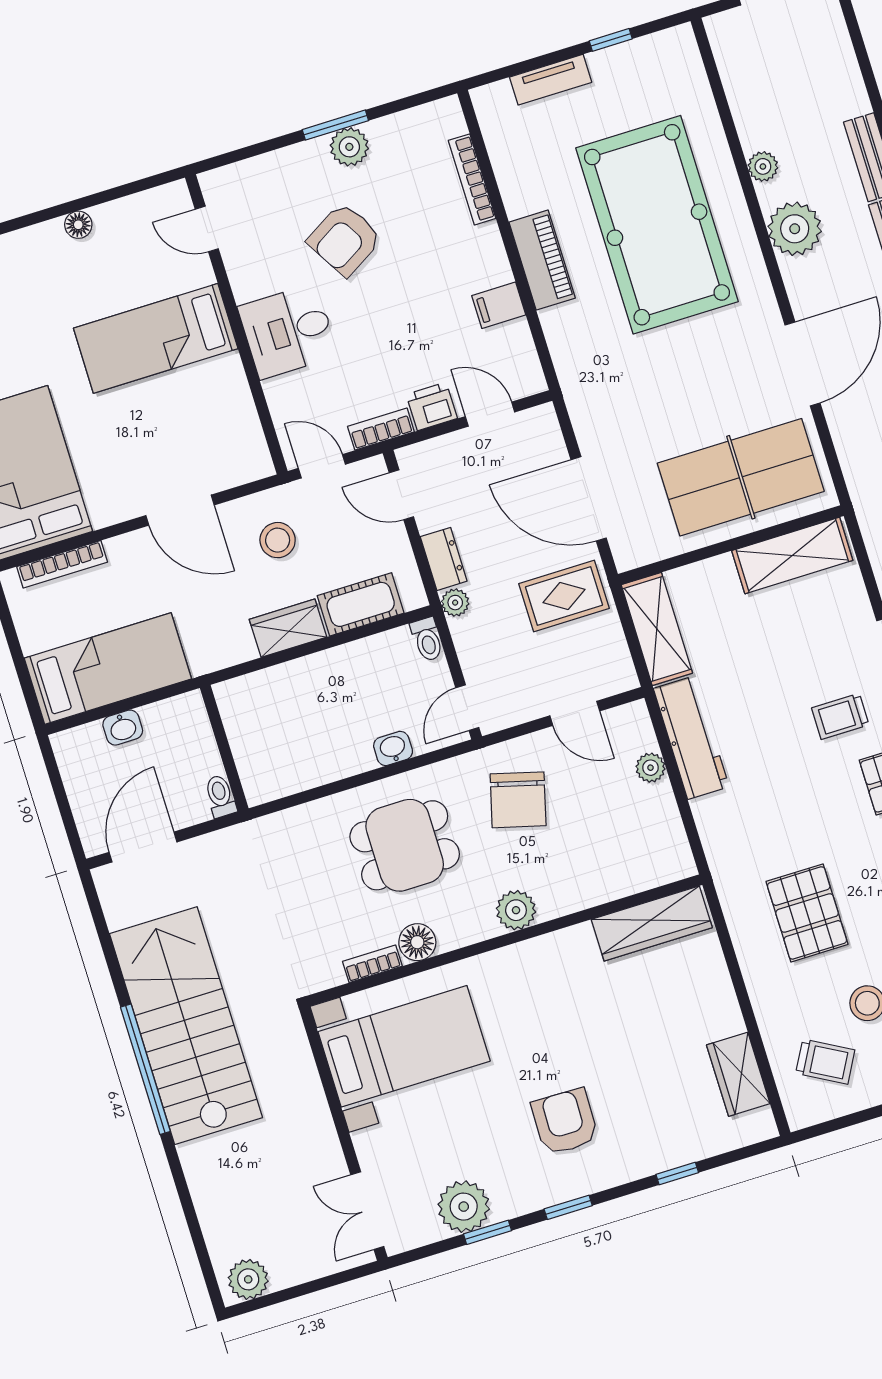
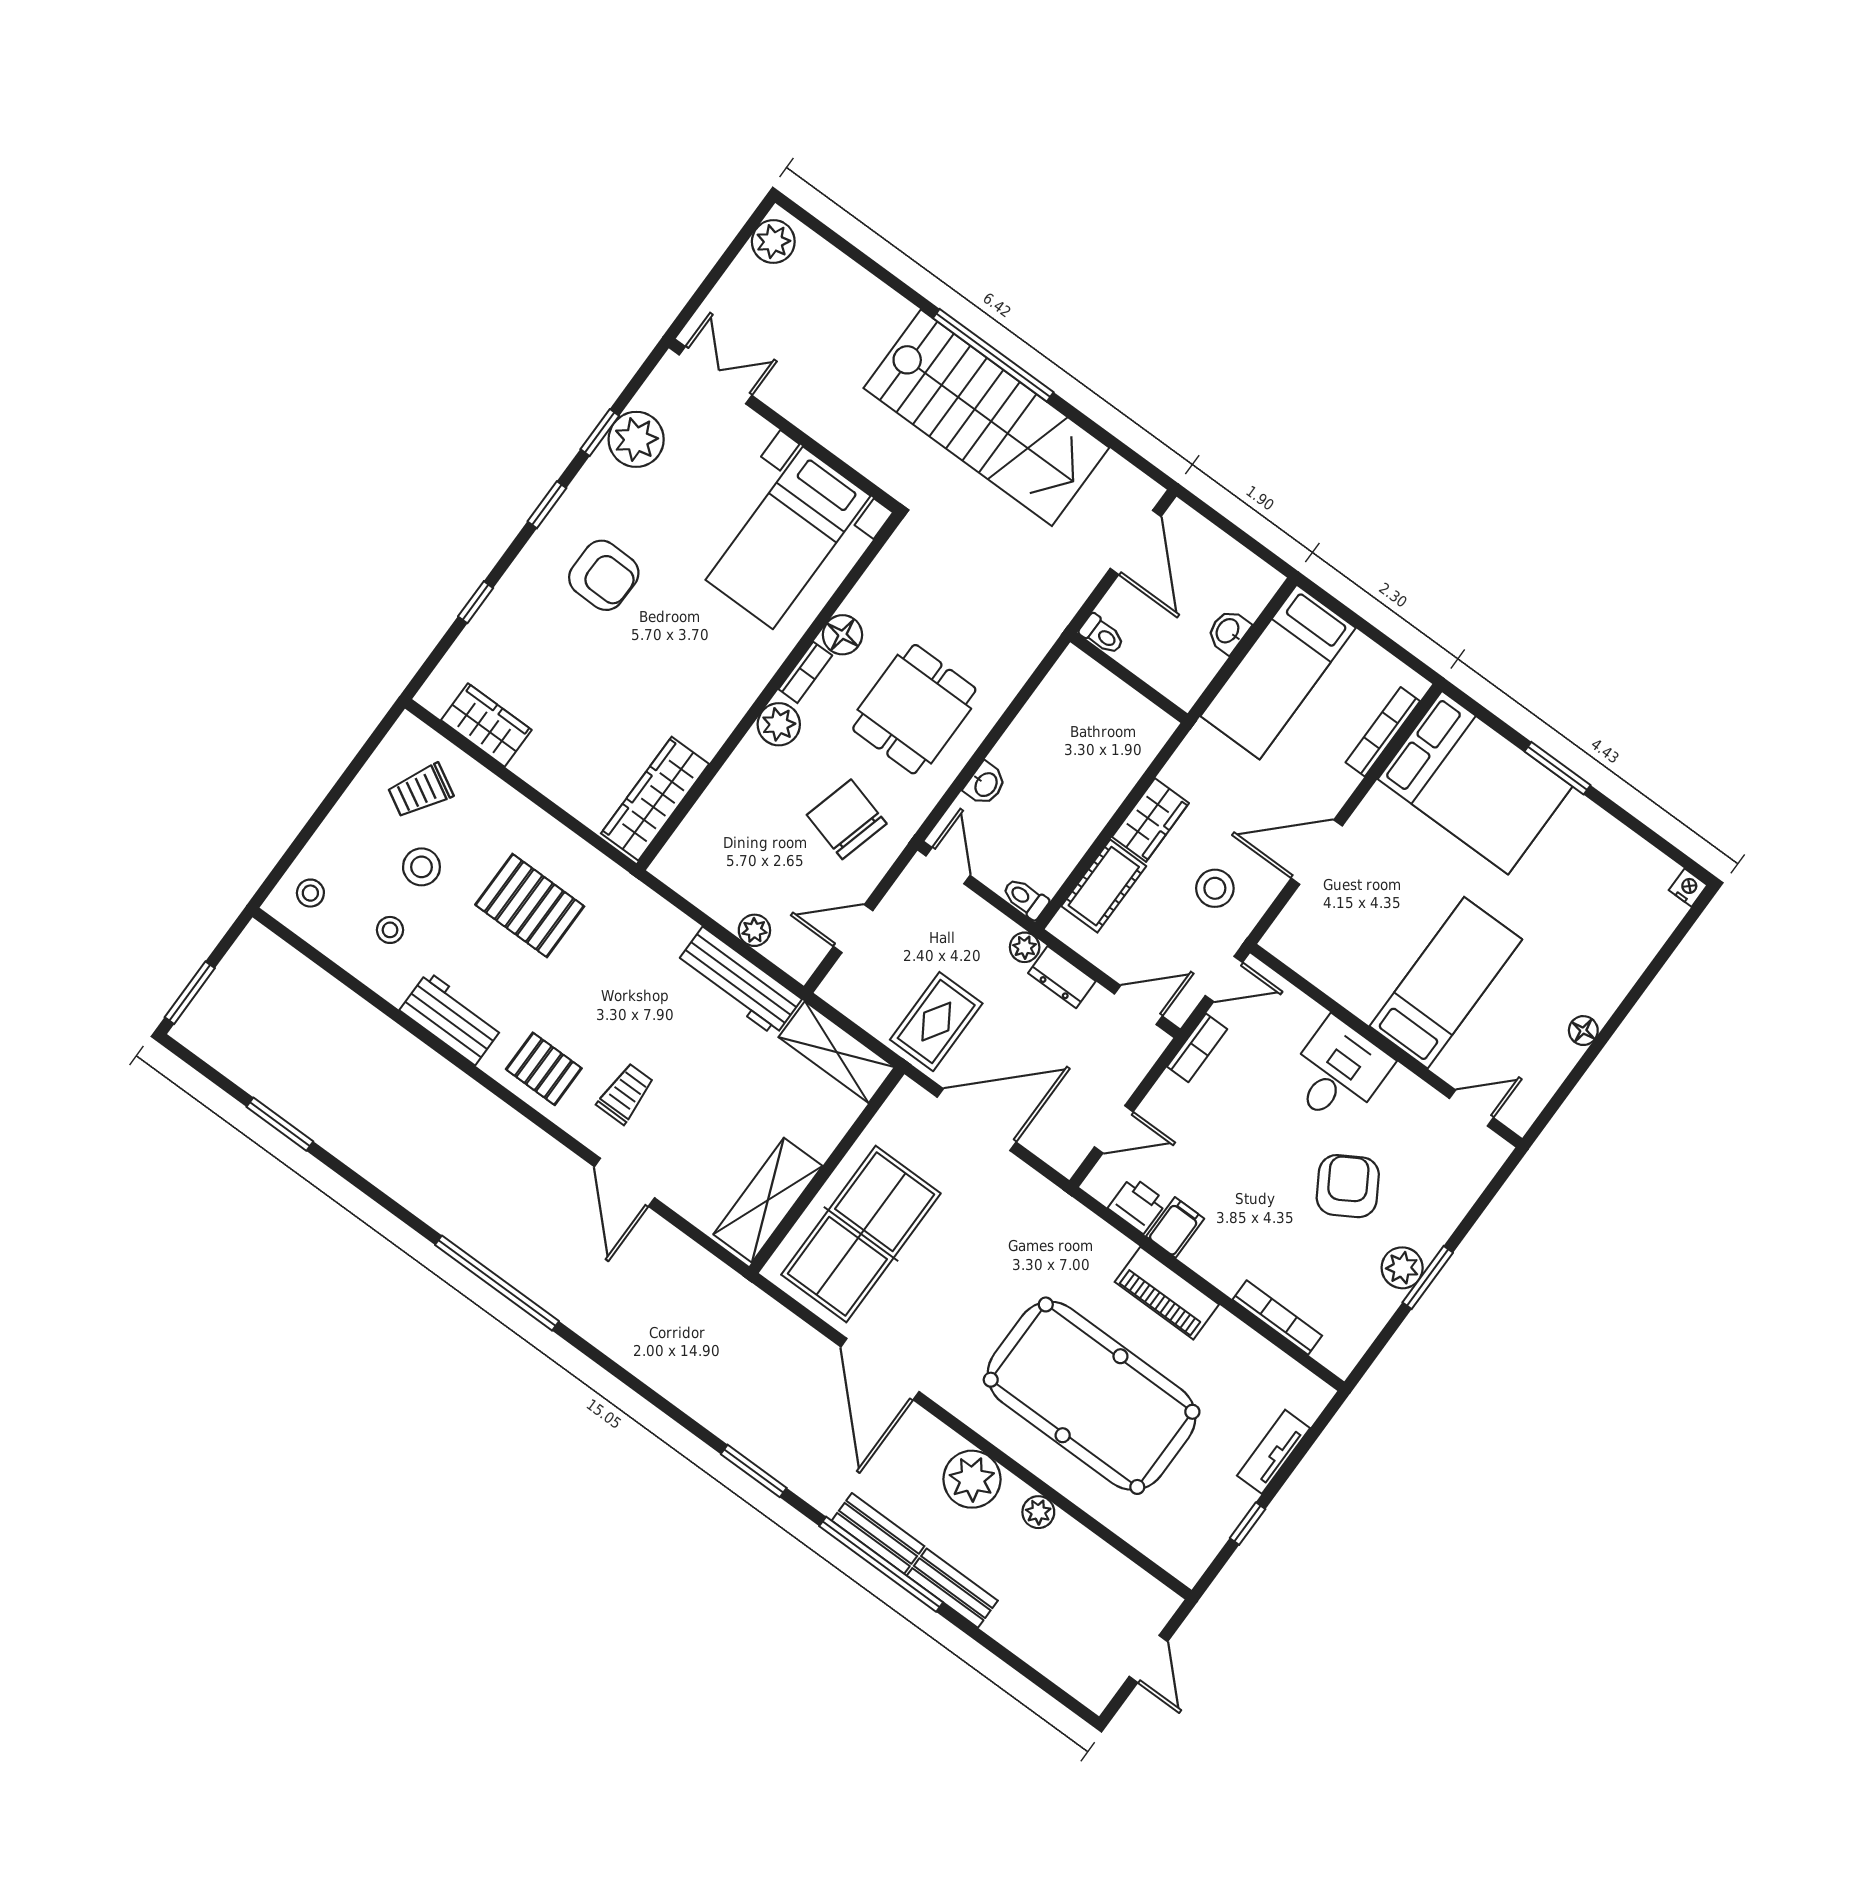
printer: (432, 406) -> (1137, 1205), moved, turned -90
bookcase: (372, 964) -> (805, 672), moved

_ _ _

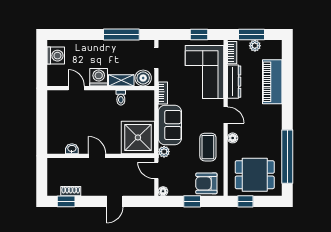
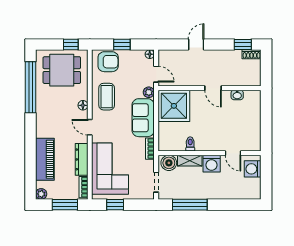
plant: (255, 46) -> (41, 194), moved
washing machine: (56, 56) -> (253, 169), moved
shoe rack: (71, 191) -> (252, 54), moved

_ _ _

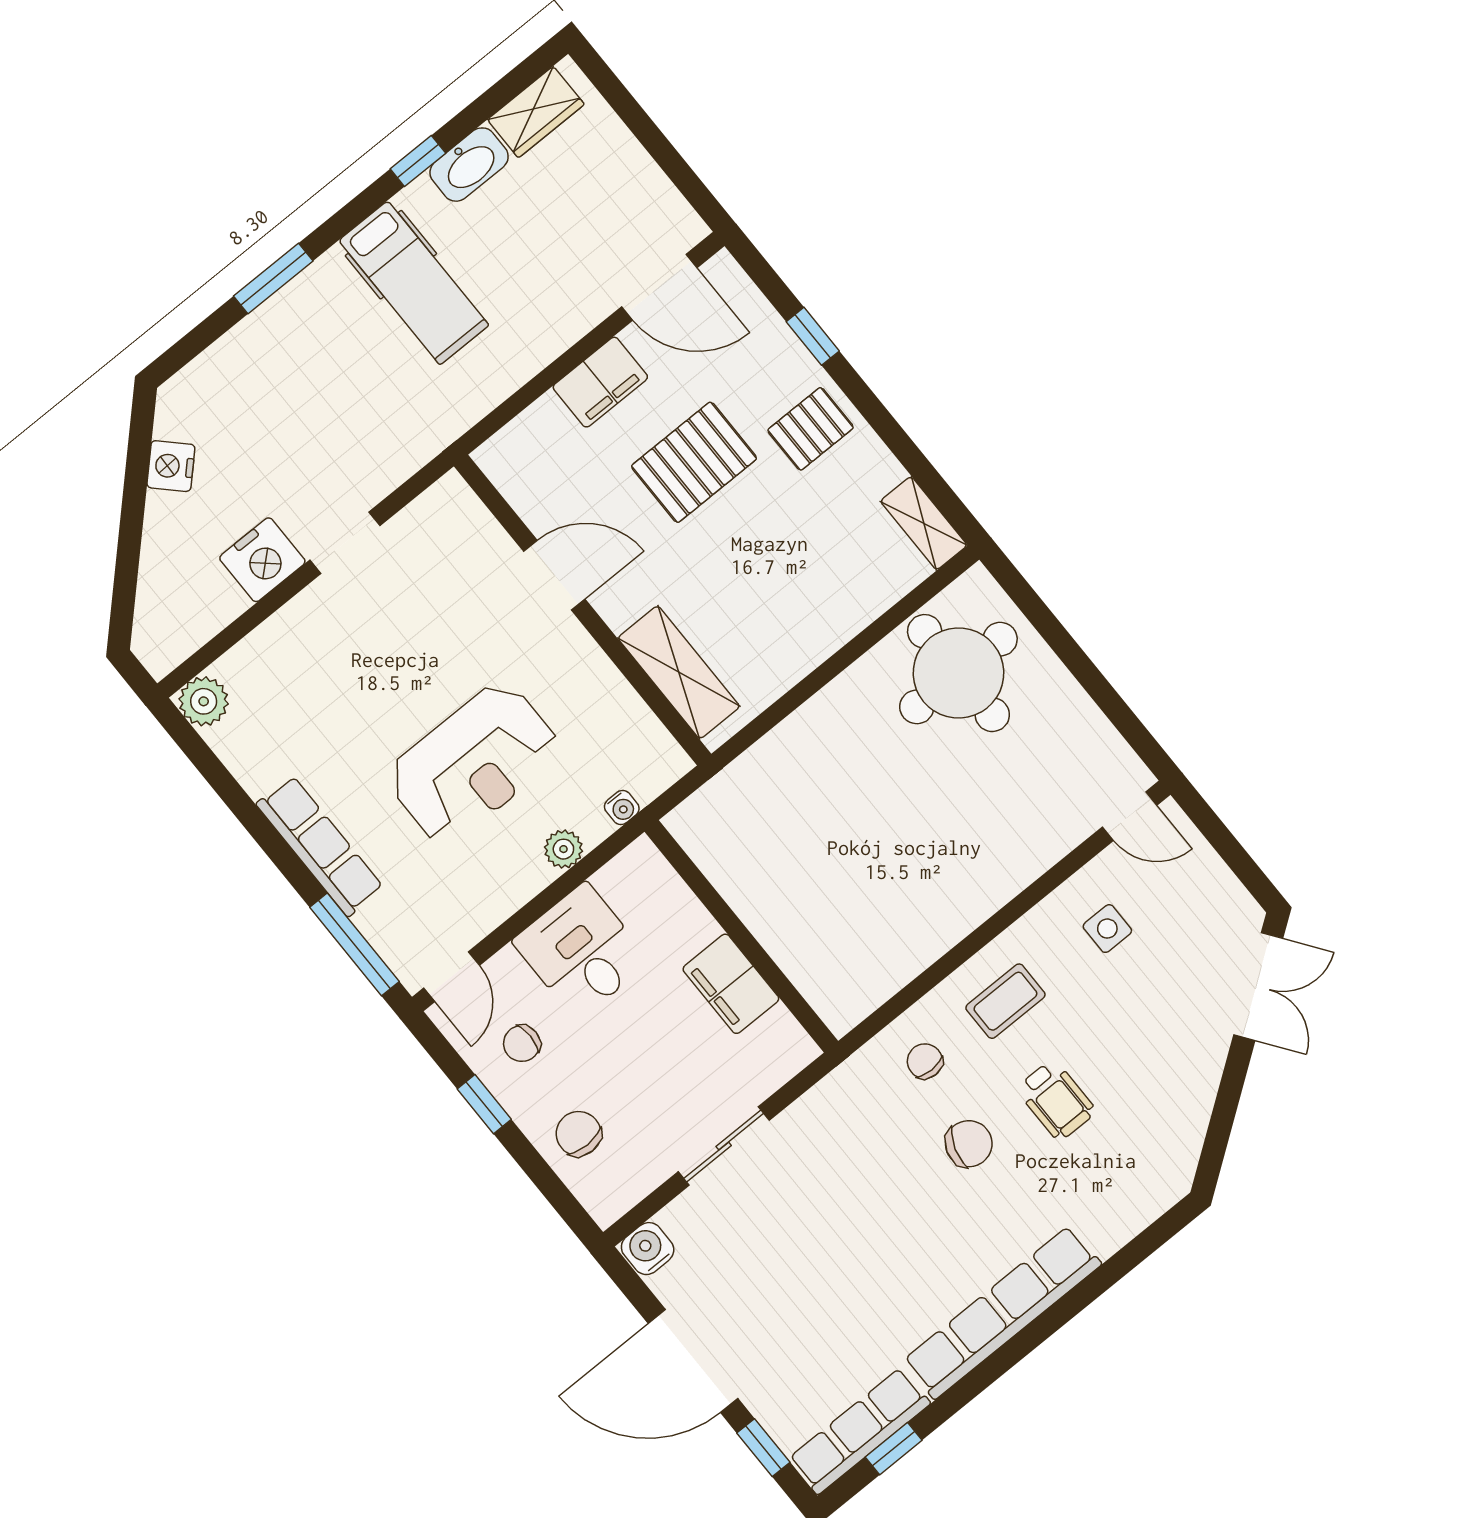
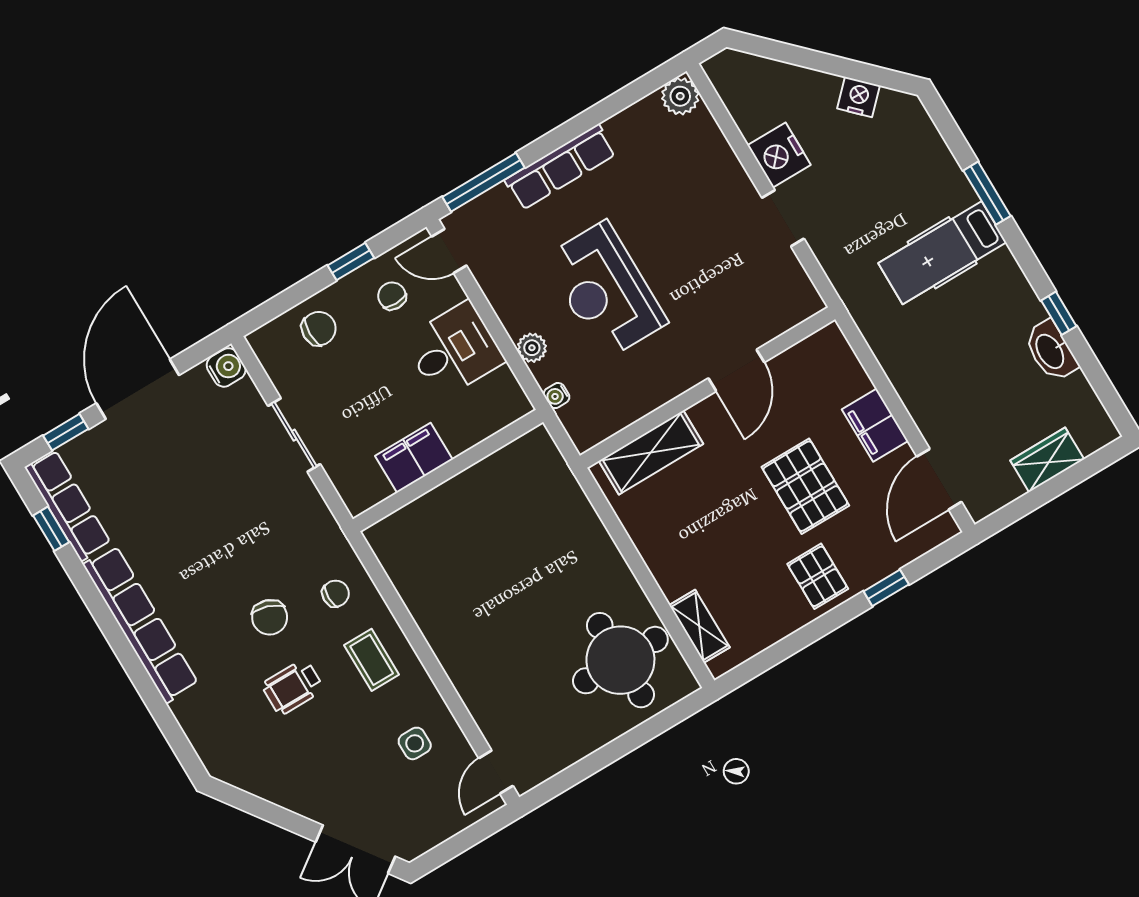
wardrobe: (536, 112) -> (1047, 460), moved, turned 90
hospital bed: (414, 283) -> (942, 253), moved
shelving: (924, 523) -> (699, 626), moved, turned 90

_ _ _

From the material above, retype precisely the lines between the line holding "wardrobe: (536, 112)" and the line holding "shelving: (924, 523)", inclusive, and nothing beyond them.

wardrobe: (536, 112) -> (1047, 460), moved, turned 90
hospital bed: (414, 283) -> (942, 253), moved
shelving: (924, 523) -> (699, 626), moved, turned 90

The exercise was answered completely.